- [Brief]: Below are lines of data, and only some are wanted. Please repeat exactly those from the line that has "JP1 pin 1: none -> VA" through the line that has "R3: 620 (AOUT, VOL) -> 620 (AOUT, GND)".

Records contained in a dataset
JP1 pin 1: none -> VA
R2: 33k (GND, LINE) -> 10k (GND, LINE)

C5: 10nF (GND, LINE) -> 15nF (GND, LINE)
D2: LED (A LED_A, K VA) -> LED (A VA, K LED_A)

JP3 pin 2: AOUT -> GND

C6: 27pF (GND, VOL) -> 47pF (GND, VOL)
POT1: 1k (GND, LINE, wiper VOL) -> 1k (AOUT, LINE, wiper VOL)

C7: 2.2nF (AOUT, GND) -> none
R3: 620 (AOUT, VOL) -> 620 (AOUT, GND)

==

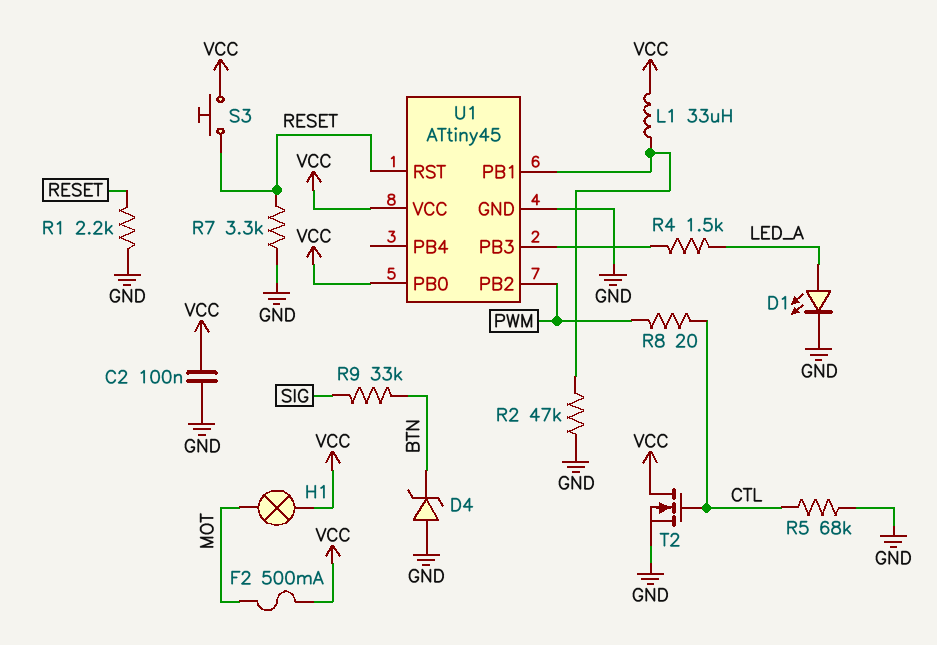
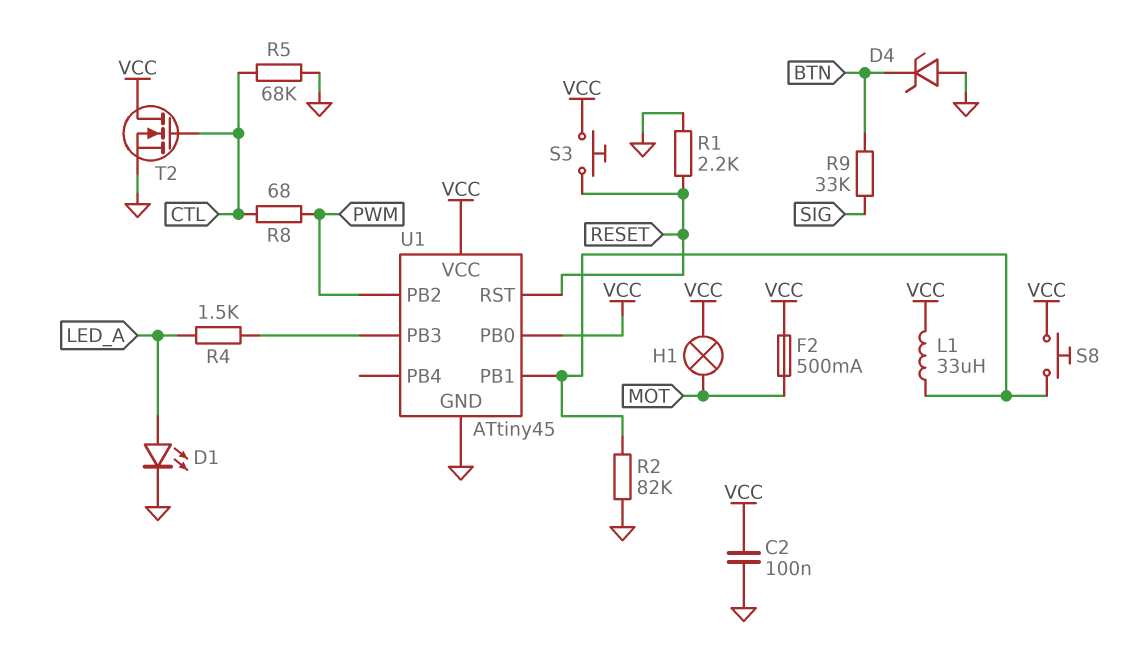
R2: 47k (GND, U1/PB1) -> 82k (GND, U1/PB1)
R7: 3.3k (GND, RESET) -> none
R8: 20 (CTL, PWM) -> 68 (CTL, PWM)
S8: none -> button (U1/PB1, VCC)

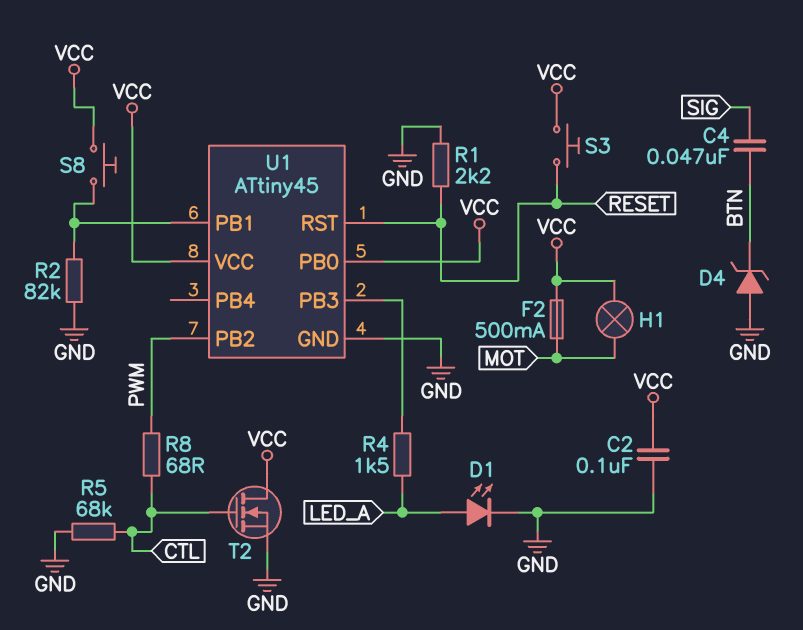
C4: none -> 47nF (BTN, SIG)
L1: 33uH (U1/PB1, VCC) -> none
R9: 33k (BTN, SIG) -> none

- [Task output]:
JP1 pin 1: none -> VA
R2: 33k (GND, LINE) -> 10k (GND, LINE)

C5: 10nF (GND, LINE) -> 15nF (GND, LINE)
D2: LED (A LED_A, K VA) -> LED (A VA, K LED_A)

JP3 pin 2: AOUT -> GND

C6: 27pF (GND, VOL) -> 47pF (GND, VOL)
POT1: 1k (GND, LINE, wiper VOL) -> 1k (AOUT, LINE, wiper VOL)

C7: 2.2nF (AOUT, GND) -> none
R3: 620 (AOUT, VOL) -> 620 (AOUT, GND)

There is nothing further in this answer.